**TASK INSTRUCTIONS:**
Below are the entries; give again exactly the lines from the one mentioning "camera: 130 degrees left, 15 degrees down" through the one mentioning "(536, 300) = (187, 172): yellow", inclusive.

**DATA EXTRACT:**
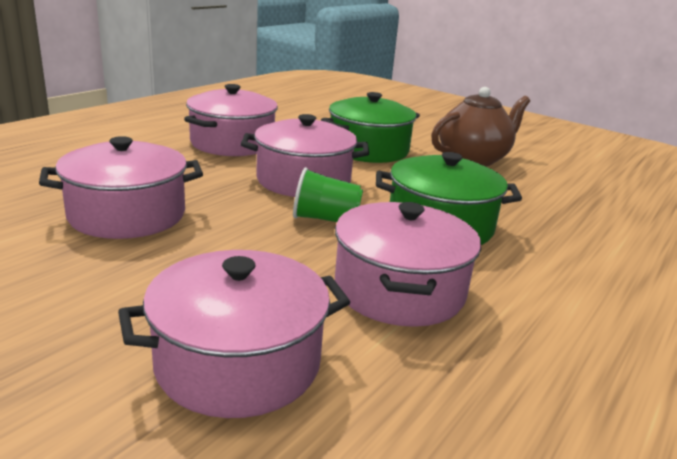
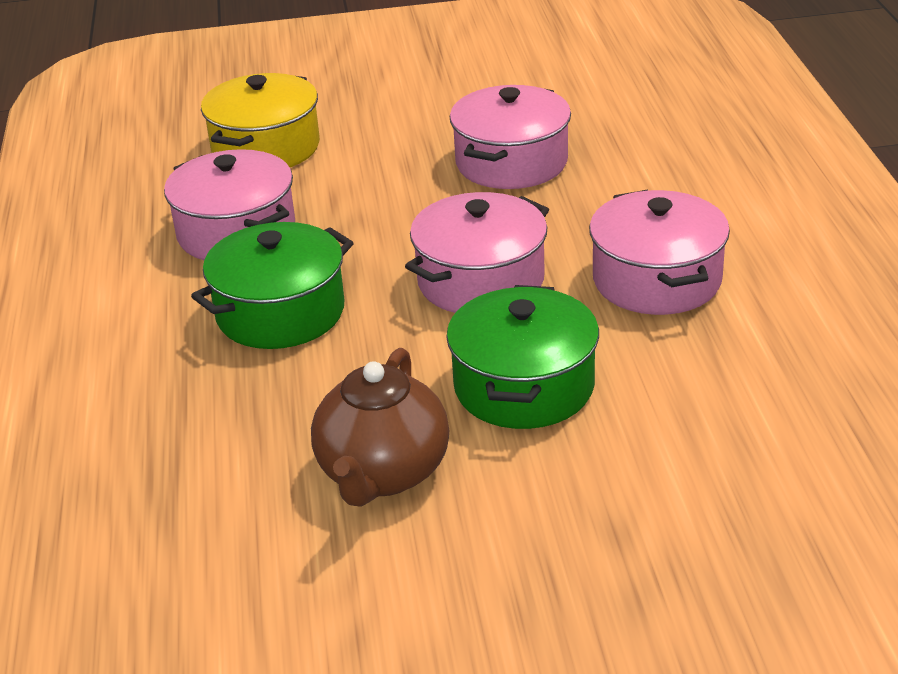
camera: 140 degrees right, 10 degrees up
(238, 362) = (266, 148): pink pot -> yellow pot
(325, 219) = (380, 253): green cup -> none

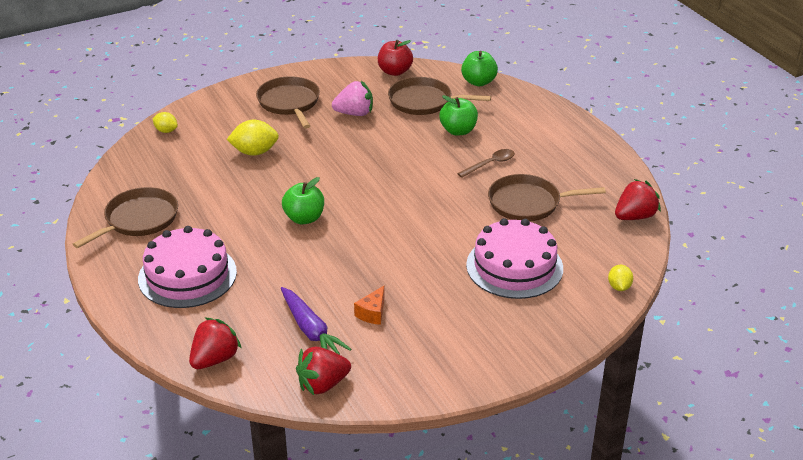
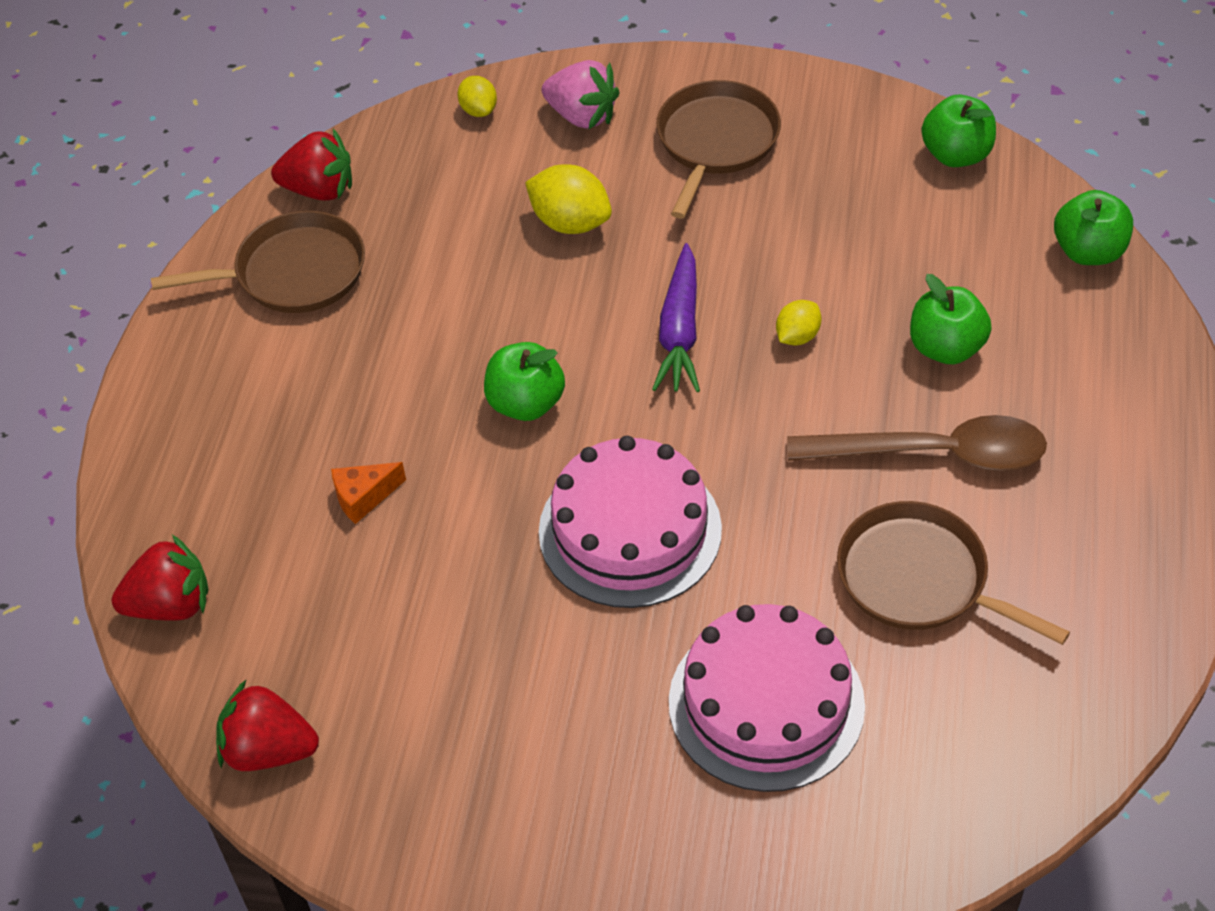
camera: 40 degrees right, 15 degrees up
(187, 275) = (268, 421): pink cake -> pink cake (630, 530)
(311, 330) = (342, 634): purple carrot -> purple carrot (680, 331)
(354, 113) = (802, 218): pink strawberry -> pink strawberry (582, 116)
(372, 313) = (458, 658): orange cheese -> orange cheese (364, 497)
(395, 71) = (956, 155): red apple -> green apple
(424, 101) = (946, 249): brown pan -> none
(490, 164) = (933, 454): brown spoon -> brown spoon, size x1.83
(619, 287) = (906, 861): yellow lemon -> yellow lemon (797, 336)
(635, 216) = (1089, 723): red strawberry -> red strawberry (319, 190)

==

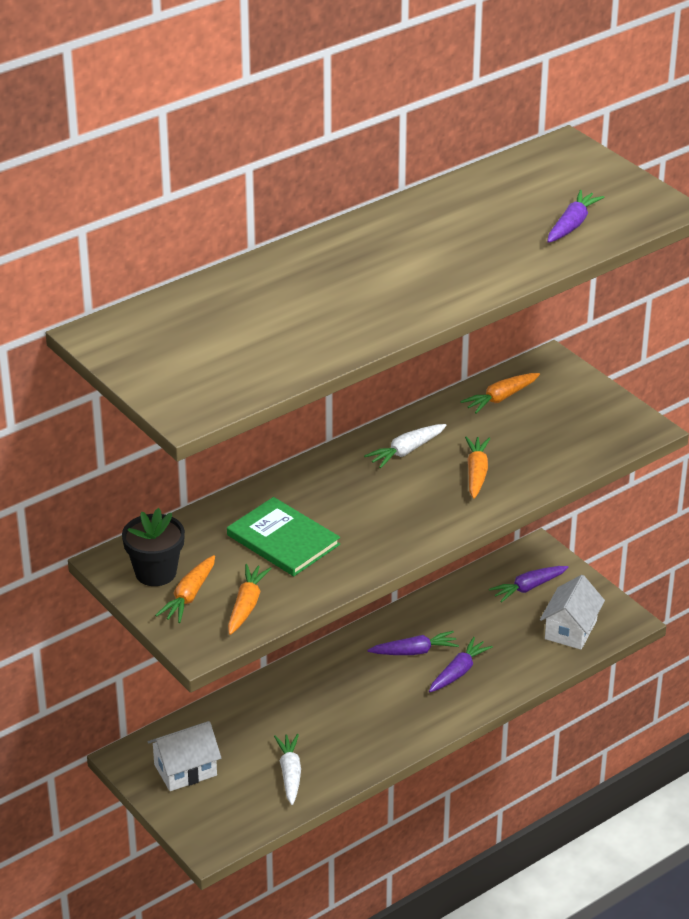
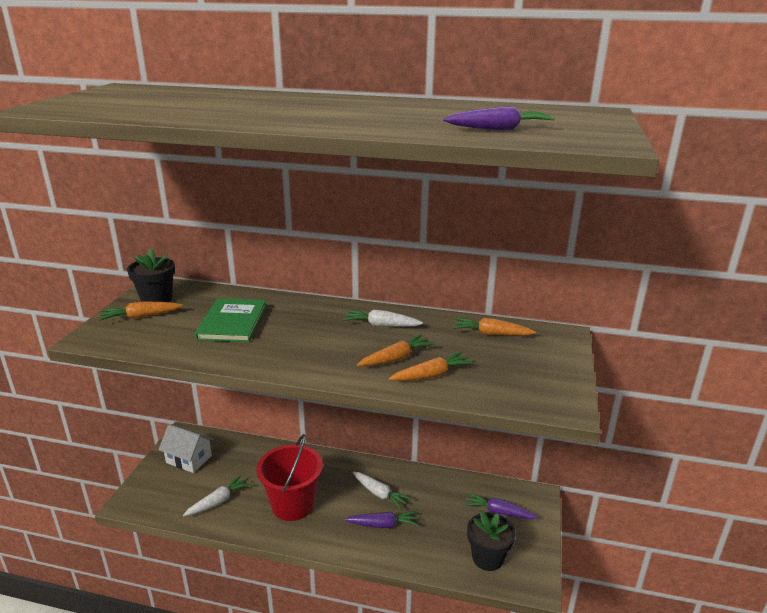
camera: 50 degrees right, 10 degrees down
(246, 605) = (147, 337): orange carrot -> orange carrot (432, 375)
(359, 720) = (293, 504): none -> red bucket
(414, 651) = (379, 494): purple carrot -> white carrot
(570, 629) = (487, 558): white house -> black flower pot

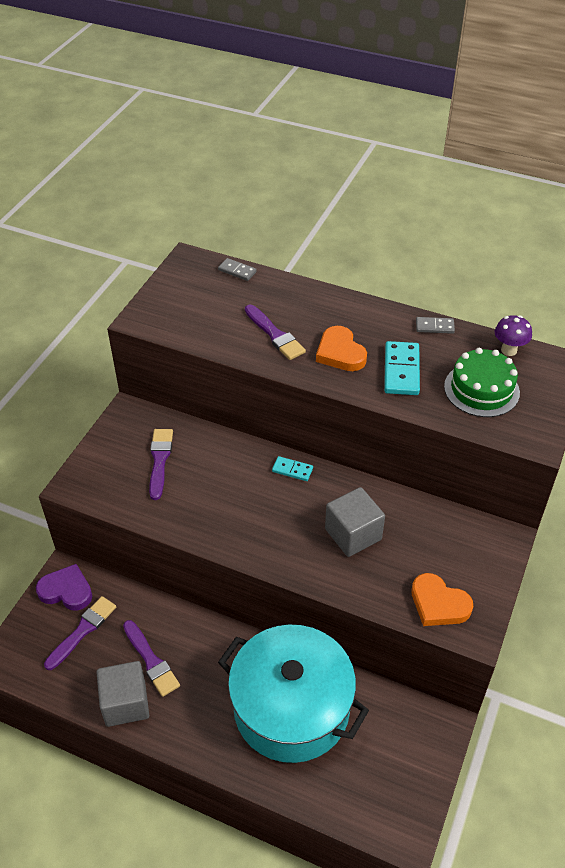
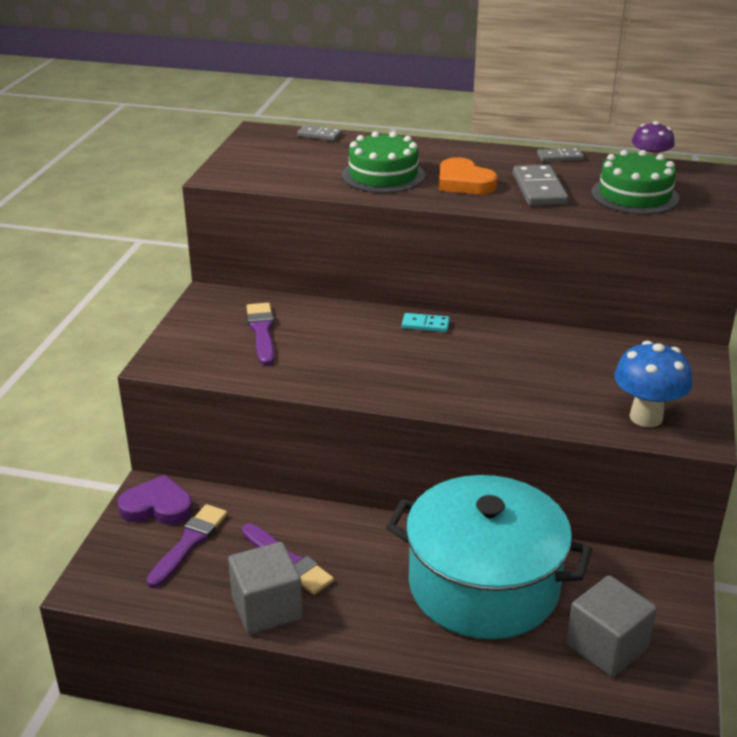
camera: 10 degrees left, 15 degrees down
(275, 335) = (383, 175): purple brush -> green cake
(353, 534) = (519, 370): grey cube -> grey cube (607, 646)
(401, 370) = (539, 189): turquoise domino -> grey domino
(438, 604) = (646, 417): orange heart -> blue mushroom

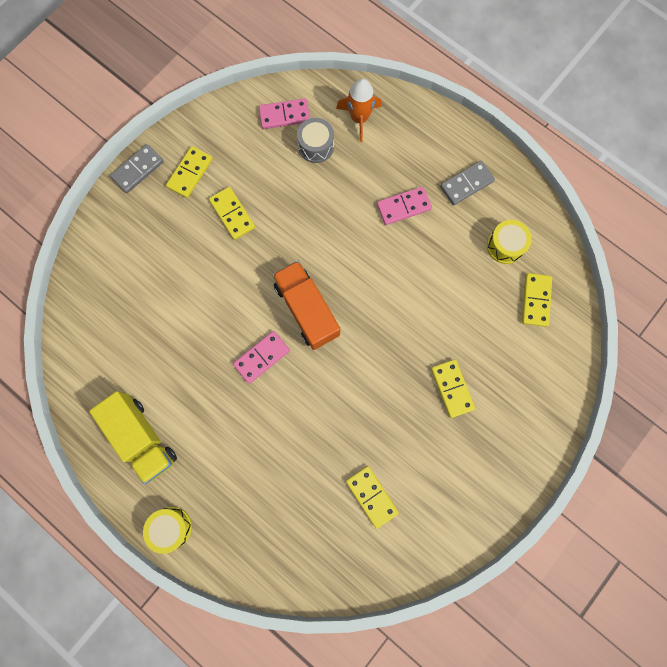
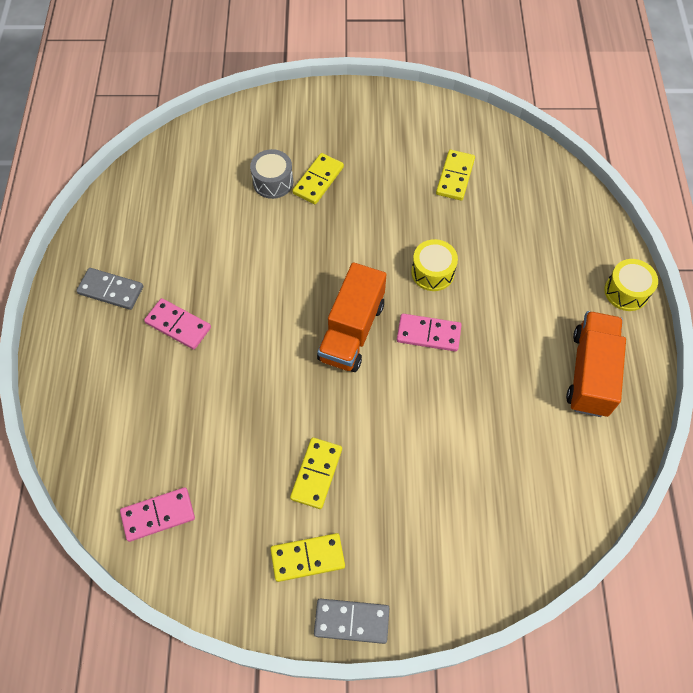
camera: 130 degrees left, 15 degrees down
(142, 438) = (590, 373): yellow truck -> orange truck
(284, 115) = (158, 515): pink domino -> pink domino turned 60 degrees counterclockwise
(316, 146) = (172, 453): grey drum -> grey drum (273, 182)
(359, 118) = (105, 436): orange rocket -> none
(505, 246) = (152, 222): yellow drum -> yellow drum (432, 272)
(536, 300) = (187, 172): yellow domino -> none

* * *

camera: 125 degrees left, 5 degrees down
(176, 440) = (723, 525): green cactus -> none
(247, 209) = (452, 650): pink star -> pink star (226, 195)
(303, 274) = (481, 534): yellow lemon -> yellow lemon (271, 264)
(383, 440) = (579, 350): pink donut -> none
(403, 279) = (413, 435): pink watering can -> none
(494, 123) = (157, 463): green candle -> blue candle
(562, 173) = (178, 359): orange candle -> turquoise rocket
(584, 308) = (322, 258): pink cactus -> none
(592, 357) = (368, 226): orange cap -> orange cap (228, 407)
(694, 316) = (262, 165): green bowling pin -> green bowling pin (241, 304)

**YOUR RESPONSE:**
camera: 130 degrees left, 15 degrees down
(142, 438) = (590, 373): yellow truck -> orange truck
(284, 115) = (158, 515): pink domino -> pink domino turned 60 degrees counterclockwise
(316, 146) = (172, 453): grey drum -> grey drum (273, 182)
(359, 118) = (105, 436): orange rocket -> none
(505, 246) = (152, 222): yellow drum -> yellow drum (432, 272)
(536, 300) = (187, 172): yellow domino -> none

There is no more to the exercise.